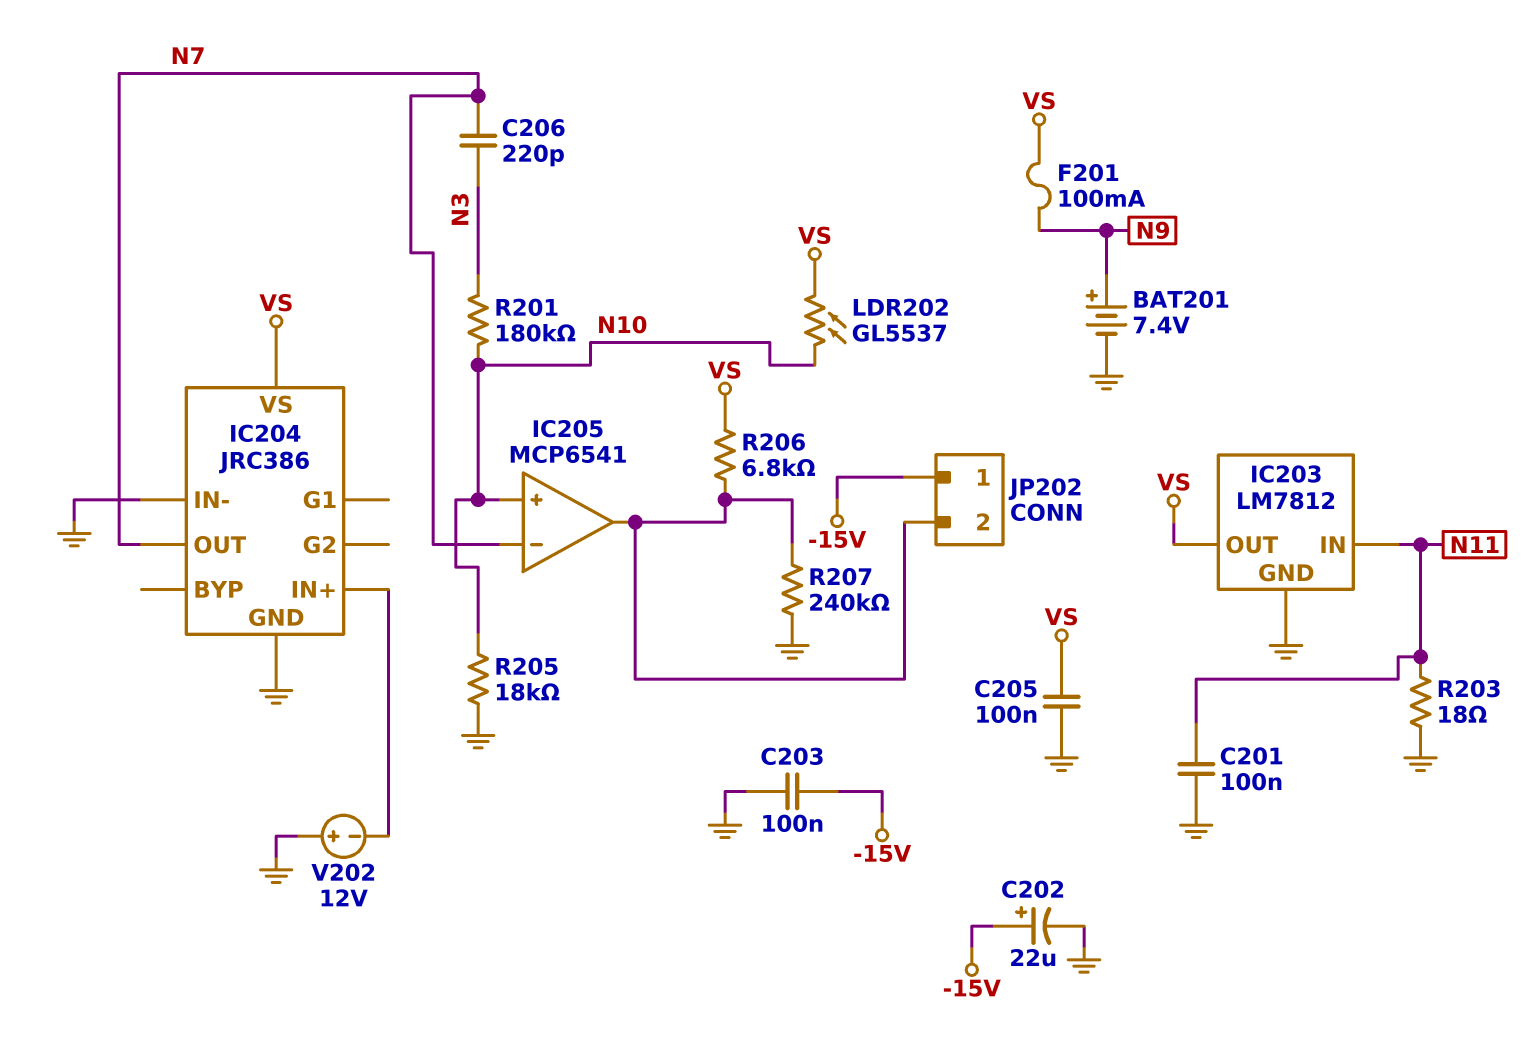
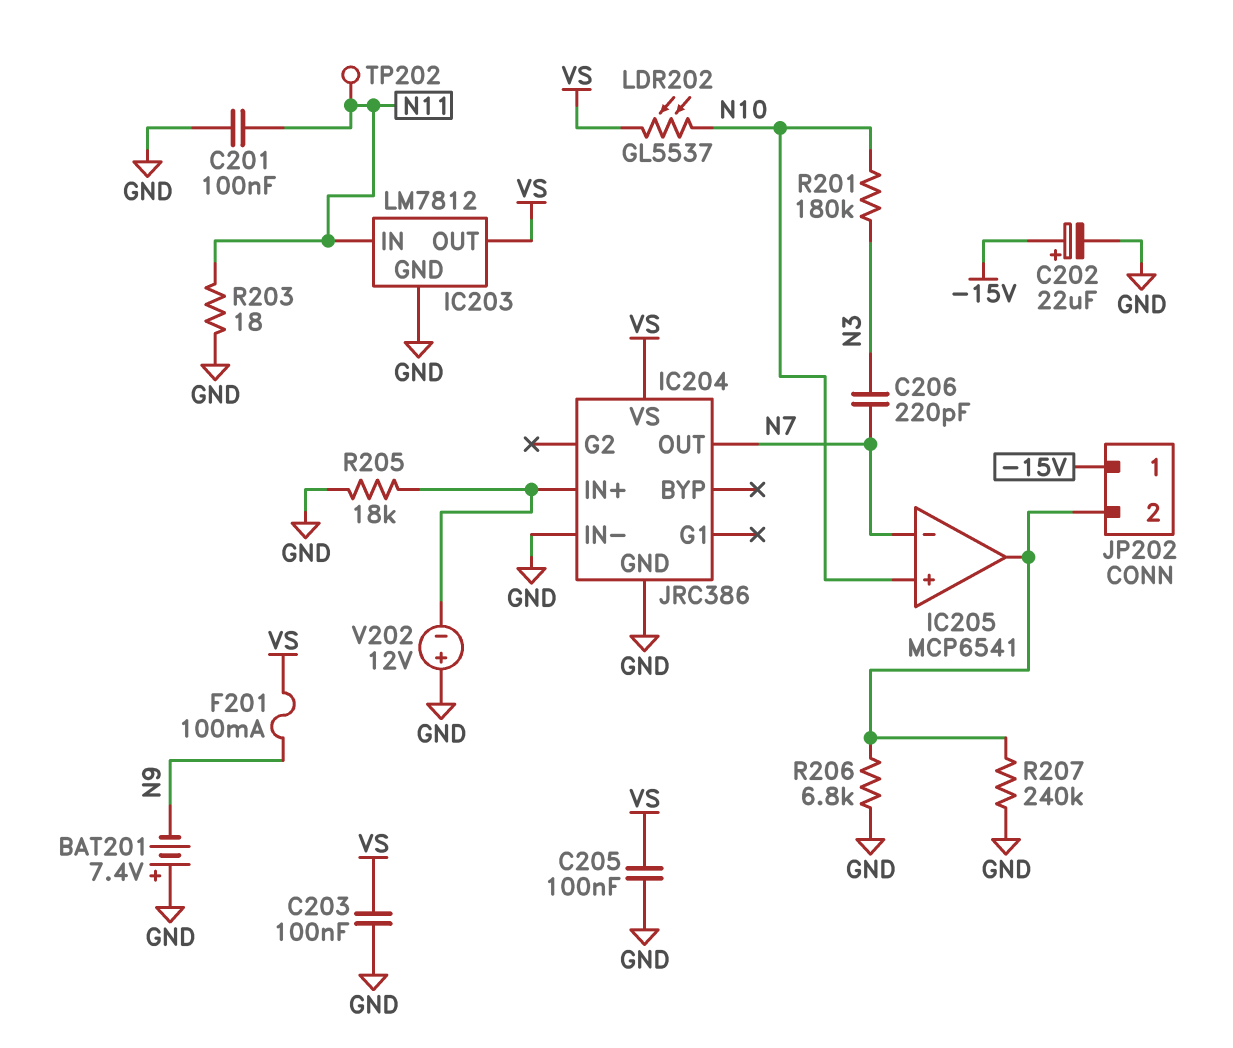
BAT201: 7.4V (plus N9, minus GND) -> 7.4V (plus GND, minus N9)
C203: 100nF (-15V, GND) -> 100nF (GND, VS)
R205: 18k (GND, N10) -> 18k (GND, IC204/IN+)
R206: 6.8k (IC205/out, VS) -> 6.8k (GND, IC205/out)
TP202: none -> test point (N11)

■ ■ ■ ■

The records above should be repeated exactly, with no pictures in the copy.

BAT201: 7.4V (plus N9, minus GND) -> 7.4V (plus GND, minus N9)
C203: 100nF (-15V, GND) -> 100nF (GND, VS)
R205: 18k (GND, N10) -> 18k (GND, IC204/IN+)
R206: 6.8k (IC205/out, VS) -> 6.8k (GND, IC205/out)
TP202: none -> test point (N11)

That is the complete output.